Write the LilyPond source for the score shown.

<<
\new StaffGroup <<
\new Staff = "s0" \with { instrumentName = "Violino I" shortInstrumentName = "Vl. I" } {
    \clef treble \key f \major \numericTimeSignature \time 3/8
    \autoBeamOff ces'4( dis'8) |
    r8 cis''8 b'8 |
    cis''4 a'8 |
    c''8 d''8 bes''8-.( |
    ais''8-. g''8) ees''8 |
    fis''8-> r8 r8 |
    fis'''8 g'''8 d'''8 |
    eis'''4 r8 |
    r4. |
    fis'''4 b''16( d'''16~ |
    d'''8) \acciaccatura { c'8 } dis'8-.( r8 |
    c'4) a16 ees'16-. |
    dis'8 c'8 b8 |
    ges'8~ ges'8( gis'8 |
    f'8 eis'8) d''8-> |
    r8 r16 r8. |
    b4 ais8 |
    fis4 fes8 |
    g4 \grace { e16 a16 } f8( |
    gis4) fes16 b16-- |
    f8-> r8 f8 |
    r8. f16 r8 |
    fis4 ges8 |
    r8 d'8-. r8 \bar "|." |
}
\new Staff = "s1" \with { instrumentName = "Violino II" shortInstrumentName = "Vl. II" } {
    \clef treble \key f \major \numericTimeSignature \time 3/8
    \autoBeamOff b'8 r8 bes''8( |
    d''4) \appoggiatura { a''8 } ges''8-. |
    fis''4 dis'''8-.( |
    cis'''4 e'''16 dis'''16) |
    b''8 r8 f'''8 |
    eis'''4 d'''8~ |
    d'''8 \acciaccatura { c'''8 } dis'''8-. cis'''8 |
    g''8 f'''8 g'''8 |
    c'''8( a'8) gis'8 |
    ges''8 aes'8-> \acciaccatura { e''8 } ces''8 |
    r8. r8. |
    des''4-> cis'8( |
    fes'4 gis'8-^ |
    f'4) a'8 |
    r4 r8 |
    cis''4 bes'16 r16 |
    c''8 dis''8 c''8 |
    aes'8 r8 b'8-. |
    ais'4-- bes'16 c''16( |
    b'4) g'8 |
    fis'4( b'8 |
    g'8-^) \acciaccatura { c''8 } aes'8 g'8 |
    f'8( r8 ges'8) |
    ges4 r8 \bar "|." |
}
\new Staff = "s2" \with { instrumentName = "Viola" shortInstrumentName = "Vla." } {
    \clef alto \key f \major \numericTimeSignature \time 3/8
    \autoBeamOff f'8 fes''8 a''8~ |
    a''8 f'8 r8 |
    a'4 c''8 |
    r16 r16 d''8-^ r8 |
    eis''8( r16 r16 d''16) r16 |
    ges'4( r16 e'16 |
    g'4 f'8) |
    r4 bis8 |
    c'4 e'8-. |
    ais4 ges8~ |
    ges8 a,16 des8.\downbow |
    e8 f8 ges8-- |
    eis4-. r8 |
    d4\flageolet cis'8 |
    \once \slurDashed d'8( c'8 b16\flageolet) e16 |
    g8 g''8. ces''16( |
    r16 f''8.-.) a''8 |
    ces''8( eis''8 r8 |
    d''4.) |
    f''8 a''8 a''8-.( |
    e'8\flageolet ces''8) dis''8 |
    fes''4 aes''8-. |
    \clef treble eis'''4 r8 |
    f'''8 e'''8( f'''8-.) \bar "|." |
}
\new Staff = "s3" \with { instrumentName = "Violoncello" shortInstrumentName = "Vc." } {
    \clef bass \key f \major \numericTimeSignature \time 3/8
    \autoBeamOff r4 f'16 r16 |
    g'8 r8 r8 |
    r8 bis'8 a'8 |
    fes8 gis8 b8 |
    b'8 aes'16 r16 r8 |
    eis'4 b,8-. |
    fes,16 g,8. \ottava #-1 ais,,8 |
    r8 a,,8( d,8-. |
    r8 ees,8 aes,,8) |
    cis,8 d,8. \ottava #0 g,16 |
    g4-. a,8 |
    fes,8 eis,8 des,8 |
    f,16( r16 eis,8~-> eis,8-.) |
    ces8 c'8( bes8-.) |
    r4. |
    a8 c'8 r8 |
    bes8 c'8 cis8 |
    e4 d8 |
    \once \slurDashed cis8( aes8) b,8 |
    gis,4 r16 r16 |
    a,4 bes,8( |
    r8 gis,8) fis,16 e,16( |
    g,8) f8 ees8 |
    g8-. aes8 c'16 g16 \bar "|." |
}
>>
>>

# # # # # # #

> [Goal]:
Show every line of the items above that contains the string "numericTimeSignature", matching case exactly.

> [Exercise result]:
    \clef treble \key f \major \numericTimeSignature \time 3/8
    \clef treble \key f \major \numericTimeSignature \time 3/8
    \clef alto \key f \major \numericTimeSignature \time 3/8
    \clef bass \key f \major \numericTimeSignature \time 3/8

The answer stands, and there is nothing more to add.